*Work instructions*
From the material below, pull out every line containing the string "mordent" and copy each one in full. Treat uppercase and lowercase letters as different when matching.

☆ ☆ ☆ ☆

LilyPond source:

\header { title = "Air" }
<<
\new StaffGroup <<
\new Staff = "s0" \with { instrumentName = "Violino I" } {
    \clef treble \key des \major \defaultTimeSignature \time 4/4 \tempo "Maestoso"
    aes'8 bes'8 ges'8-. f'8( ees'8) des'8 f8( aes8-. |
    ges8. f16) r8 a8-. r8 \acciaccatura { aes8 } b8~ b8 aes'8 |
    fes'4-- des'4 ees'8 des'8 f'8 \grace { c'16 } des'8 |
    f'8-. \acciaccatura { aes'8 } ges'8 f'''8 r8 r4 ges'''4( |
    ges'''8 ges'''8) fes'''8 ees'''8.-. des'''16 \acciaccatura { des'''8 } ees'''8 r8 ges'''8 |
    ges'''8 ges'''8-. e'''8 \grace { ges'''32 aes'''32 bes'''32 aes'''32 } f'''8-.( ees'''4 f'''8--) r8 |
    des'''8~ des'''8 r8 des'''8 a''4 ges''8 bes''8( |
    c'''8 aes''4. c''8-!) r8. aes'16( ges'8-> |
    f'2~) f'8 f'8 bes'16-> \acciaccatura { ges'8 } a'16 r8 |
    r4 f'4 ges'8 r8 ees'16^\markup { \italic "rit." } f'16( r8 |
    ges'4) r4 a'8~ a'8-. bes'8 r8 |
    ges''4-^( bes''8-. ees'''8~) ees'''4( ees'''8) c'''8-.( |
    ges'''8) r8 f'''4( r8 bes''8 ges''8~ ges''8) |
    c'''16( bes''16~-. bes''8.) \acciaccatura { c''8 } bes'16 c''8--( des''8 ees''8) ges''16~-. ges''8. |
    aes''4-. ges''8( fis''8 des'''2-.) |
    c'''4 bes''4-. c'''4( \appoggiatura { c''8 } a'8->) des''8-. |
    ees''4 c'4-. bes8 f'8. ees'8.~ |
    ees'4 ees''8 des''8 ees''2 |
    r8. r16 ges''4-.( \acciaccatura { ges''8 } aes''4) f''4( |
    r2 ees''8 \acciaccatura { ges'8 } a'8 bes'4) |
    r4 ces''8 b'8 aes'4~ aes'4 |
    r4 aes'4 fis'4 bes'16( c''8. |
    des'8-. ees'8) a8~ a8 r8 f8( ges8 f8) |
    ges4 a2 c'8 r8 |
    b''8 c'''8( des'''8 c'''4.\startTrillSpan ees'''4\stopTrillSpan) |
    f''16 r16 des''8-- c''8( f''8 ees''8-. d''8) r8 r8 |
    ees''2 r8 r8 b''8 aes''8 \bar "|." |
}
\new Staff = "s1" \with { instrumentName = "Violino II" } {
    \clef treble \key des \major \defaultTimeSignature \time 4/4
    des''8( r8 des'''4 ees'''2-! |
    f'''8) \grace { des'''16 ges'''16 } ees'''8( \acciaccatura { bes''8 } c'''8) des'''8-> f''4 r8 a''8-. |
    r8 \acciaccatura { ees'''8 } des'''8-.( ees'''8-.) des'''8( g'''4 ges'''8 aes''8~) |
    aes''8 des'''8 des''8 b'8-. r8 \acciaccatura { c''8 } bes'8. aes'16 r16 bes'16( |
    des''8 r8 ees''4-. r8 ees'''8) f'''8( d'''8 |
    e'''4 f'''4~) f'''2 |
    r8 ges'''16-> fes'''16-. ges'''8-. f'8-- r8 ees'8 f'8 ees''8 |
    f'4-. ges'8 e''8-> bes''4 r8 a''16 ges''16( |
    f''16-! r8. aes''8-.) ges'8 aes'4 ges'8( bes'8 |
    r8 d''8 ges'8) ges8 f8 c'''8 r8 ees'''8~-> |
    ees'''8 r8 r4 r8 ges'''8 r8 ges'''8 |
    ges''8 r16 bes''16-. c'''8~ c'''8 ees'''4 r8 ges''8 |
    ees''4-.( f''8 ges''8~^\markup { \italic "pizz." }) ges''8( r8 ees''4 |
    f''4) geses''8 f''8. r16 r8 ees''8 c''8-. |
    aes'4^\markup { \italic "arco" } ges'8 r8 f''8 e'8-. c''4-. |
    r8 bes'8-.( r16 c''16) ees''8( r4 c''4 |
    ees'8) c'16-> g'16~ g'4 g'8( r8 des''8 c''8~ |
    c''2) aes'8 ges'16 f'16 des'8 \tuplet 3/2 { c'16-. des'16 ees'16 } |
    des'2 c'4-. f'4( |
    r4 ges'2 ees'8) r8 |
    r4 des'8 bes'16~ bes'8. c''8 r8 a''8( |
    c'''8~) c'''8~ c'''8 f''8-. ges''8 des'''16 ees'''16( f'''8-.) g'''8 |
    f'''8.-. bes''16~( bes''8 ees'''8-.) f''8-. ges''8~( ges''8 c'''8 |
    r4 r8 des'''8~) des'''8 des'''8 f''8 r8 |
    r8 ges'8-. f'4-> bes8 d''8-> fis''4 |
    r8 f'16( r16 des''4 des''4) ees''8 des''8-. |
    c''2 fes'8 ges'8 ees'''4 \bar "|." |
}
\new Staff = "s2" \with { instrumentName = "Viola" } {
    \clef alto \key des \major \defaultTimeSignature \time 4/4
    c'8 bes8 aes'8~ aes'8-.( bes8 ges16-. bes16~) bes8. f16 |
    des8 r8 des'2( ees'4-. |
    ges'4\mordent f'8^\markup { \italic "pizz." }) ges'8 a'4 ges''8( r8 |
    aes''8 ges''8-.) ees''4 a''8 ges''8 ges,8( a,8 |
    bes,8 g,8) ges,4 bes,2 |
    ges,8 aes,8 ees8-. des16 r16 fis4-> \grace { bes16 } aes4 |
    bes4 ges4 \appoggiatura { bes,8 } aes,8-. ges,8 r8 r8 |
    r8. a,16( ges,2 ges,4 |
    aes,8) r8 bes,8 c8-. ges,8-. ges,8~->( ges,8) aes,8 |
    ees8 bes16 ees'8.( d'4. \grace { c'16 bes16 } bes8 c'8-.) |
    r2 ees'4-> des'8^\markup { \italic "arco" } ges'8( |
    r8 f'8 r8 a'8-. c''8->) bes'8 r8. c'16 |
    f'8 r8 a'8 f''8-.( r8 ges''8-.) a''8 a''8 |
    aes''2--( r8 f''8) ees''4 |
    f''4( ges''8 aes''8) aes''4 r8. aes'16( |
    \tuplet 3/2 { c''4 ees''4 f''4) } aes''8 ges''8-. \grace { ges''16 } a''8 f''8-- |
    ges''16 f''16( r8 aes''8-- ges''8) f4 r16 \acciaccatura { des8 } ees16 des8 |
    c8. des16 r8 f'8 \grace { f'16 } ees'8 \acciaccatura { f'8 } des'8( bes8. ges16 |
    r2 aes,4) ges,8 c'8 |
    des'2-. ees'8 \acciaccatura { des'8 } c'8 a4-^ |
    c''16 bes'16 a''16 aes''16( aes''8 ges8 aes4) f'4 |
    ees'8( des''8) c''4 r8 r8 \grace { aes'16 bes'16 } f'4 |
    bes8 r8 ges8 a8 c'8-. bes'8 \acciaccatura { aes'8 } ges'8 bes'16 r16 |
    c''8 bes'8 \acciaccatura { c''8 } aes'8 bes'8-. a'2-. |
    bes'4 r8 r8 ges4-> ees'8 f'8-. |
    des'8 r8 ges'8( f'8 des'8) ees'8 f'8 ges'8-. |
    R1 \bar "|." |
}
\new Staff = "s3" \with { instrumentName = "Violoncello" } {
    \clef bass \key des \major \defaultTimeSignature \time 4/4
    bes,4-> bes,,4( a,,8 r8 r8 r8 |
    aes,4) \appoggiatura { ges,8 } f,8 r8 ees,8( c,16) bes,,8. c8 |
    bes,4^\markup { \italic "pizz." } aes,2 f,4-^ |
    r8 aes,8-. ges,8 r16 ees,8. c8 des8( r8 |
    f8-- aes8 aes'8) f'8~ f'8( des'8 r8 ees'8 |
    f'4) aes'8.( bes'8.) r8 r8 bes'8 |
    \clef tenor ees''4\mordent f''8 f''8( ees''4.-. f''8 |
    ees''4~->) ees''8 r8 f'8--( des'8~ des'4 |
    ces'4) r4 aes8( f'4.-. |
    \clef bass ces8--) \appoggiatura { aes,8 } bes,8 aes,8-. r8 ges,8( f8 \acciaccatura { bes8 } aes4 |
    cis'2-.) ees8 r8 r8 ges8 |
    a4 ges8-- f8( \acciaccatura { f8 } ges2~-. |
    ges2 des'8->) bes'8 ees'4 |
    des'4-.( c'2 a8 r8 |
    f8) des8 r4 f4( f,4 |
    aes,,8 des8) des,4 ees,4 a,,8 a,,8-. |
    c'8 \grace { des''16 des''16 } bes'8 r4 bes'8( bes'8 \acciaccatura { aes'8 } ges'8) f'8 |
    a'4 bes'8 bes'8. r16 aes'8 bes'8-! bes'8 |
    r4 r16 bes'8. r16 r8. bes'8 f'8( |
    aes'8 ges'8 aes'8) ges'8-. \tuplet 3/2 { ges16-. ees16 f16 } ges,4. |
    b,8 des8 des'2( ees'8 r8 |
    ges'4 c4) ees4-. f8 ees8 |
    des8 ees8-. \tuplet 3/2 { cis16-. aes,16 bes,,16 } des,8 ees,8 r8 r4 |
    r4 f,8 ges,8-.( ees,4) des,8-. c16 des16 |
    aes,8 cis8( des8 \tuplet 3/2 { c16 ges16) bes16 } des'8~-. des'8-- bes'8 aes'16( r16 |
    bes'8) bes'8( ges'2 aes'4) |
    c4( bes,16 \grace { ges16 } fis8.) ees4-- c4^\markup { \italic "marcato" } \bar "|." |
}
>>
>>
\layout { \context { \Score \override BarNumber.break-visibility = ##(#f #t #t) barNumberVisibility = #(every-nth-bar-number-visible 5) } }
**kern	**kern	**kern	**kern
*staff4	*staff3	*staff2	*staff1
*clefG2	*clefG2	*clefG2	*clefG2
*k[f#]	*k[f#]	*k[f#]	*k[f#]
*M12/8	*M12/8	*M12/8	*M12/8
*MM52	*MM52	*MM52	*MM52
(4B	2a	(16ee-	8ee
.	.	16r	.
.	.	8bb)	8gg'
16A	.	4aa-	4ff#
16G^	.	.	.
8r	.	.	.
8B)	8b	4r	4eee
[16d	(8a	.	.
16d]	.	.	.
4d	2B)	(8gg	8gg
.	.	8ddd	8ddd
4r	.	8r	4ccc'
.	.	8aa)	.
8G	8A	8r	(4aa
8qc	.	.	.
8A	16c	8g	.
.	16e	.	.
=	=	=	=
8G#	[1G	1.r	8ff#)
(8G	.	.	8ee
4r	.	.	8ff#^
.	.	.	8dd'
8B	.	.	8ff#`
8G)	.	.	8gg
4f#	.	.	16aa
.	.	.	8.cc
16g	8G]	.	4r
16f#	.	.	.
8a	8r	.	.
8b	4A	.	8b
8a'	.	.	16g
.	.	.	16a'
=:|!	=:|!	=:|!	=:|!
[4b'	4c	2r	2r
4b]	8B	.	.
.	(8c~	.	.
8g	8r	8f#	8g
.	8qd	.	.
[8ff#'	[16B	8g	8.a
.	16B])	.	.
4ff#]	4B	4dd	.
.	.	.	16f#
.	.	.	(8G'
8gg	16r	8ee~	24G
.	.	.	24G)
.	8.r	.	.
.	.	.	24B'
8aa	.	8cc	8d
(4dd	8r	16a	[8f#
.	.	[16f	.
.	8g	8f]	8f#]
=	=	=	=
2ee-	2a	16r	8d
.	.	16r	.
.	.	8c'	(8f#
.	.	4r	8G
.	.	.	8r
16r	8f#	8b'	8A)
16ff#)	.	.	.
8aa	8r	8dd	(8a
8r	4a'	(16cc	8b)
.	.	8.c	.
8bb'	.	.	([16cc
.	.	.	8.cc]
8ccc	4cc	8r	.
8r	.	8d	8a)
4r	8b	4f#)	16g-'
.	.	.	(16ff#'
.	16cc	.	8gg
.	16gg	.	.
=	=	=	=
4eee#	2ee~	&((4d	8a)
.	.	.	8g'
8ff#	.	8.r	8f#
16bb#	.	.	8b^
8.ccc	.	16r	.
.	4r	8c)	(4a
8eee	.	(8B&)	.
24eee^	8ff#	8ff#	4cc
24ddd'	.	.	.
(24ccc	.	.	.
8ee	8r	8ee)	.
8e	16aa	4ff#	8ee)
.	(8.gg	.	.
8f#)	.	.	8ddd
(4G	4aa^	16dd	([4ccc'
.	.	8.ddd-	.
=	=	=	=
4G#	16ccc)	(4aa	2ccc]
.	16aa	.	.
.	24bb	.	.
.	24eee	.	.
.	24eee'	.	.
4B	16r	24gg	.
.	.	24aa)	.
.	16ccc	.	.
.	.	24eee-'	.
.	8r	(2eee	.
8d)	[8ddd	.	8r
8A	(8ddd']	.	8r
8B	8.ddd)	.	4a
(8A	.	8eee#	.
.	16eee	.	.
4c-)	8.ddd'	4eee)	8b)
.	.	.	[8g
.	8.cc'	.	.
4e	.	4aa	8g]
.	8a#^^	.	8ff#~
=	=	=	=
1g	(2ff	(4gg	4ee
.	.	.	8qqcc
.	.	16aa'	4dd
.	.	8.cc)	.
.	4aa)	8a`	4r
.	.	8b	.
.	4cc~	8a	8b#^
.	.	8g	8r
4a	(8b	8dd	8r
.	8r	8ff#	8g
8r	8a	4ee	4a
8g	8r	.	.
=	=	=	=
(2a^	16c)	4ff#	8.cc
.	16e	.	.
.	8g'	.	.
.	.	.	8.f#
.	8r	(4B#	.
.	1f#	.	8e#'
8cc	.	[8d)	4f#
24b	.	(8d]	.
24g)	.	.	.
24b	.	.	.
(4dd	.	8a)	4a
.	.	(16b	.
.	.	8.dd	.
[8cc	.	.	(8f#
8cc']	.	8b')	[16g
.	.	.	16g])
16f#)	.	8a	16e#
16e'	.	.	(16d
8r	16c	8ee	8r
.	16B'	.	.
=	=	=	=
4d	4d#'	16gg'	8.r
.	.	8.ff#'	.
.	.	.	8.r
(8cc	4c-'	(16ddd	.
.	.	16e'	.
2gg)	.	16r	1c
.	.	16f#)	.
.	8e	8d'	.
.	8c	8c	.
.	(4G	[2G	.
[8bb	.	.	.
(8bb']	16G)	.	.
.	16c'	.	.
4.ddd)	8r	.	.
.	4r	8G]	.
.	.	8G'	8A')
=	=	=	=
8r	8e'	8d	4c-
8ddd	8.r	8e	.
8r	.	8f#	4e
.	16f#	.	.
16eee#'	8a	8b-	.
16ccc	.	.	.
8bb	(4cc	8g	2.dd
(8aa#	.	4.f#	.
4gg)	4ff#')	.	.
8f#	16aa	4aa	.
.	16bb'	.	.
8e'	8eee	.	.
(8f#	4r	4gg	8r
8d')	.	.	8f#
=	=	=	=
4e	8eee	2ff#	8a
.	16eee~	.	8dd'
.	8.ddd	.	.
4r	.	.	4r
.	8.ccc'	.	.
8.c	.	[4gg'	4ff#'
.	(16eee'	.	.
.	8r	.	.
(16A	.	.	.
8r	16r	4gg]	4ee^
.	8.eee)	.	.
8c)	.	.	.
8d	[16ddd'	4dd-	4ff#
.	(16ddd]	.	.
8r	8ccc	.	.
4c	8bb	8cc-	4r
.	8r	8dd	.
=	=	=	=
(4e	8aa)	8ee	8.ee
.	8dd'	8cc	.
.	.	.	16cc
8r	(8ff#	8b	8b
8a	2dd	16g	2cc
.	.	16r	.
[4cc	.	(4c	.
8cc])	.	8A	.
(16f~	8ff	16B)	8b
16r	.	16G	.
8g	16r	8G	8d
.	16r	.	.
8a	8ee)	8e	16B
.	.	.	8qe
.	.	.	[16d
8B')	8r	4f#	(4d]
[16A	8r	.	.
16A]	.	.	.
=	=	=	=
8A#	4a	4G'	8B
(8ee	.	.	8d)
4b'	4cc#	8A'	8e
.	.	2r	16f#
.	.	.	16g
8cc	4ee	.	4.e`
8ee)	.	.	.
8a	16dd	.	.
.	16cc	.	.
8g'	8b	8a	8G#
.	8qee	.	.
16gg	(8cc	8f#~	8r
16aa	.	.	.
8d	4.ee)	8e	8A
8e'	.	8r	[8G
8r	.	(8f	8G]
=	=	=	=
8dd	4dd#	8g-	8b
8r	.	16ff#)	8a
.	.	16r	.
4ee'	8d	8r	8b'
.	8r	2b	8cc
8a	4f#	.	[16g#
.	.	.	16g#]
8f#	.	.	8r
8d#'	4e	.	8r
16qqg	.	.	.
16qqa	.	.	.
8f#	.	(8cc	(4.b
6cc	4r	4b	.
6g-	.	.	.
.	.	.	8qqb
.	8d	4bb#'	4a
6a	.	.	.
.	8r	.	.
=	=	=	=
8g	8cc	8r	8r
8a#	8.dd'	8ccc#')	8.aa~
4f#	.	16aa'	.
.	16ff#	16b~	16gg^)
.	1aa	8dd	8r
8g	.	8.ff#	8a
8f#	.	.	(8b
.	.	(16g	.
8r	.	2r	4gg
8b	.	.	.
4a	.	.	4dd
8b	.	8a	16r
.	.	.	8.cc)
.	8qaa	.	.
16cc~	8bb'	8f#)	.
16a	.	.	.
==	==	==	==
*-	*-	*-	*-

☆ ☆ ☆ ☆

*Exercise output*
    ges'4\mordent f'8^\markup { \italic "pizz." }) ges'8 a'4 ges''8( r8 |
    \clef tenor ees''4\mordent f''8 f''8( ees''4.-. f''8 |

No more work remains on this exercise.